**YOUR GOAL:** Where does the string "VEXT" appear in the records? Copy each line that holds it.
========================================
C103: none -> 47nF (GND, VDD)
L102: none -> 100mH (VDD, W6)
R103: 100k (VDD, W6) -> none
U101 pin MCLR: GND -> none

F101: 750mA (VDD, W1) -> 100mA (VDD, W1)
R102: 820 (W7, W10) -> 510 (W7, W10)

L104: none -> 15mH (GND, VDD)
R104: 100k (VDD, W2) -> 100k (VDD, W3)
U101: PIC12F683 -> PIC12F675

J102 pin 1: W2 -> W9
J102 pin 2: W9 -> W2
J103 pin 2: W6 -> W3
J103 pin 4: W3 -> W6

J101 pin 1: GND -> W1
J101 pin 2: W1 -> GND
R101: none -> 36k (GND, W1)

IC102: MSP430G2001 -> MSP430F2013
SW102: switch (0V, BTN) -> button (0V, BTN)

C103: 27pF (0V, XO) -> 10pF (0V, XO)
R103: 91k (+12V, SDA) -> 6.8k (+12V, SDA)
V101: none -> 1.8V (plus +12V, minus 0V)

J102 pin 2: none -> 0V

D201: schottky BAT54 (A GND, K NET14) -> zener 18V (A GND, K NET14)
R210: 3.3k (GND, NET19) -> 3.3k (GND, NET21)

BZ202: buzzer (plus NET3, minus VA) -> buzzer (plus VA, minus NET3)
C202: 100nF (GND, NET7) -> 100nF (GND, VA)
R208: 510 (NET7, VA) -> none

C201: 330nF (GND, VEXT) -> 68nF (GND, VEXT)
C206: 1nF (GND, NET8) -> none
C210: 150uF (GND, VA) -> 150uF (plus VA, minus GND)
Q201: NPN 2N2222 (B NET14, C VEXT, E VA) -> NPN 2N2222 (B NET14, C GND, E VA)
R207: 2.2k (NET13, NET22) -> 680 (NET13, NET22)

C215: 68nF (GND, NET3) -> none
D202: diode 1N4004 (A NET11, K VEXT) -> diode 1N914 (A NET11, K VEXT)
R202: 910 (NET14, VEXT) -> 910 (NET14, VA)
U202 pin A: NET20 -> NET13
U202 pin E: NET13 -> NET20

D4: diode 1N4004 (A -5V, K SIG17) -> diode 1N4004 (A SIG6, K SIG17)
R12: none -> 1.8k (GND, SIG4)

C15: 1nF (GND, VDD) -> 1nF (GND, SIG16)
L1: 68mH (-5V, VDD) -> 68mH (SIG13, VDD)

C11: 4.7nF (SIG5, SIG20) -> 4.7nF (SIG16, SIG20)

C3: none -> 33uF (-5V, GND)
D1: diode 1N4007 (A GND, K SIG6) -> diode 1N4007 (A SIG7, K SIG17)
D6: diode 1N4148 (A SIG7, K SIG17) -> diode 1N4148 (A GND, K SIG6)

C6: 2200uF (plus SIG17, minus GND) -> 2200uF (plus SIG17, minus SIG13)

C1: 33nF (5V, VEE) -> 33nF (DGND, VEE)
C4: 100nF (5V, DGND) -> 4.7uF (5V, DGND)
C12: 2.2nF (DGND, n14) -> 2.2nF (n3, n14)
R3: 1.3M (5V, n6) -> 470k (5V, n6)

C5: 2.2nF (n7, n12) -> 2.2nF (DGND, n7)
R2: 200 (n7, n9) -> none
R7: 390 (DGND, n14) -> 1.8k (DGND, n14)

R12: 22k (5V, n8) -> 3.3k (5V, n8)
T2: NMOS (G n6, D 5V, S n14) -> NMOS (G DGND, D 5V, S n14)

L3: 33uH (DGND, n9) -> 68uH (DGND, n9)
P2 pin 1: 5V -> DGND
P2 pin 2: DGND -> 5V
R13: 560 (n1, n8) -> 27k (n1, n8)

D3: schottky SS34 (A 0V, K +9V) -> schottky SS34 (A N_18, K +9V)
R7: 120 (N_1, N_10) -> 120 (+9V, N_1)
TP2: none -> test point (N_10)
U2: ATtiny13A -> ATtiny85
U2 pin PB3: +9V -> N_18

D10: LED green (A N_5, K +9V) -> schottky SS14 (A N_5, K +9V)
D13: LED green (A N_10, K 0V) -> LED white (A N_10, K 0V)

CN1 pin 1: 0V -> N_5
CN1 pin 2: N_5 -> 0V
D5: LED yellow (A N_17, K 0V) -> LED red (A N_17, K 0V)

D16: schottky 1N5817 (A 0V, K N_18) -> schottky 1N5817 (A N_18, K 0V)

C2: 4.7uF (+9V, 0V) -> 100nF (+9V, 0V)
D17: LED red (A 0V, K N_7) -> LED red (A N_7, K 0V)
========================================
**TASK RESULT:**
C201: 330nF (GND, VEXT) -> 68nF (GND, VEXT)
Q201: NPN 2N2222 (B NET14, C VEXT, E VA) -> NPN 2N2222 (B NET14, C GND, E VA)
D202: diode 1N4004 (A NET11, K VEXT) -> diode 1N914 (A NET11, K VEXT)
R202: 910 (NET14, VEXT) -> 910 (NET14, VA)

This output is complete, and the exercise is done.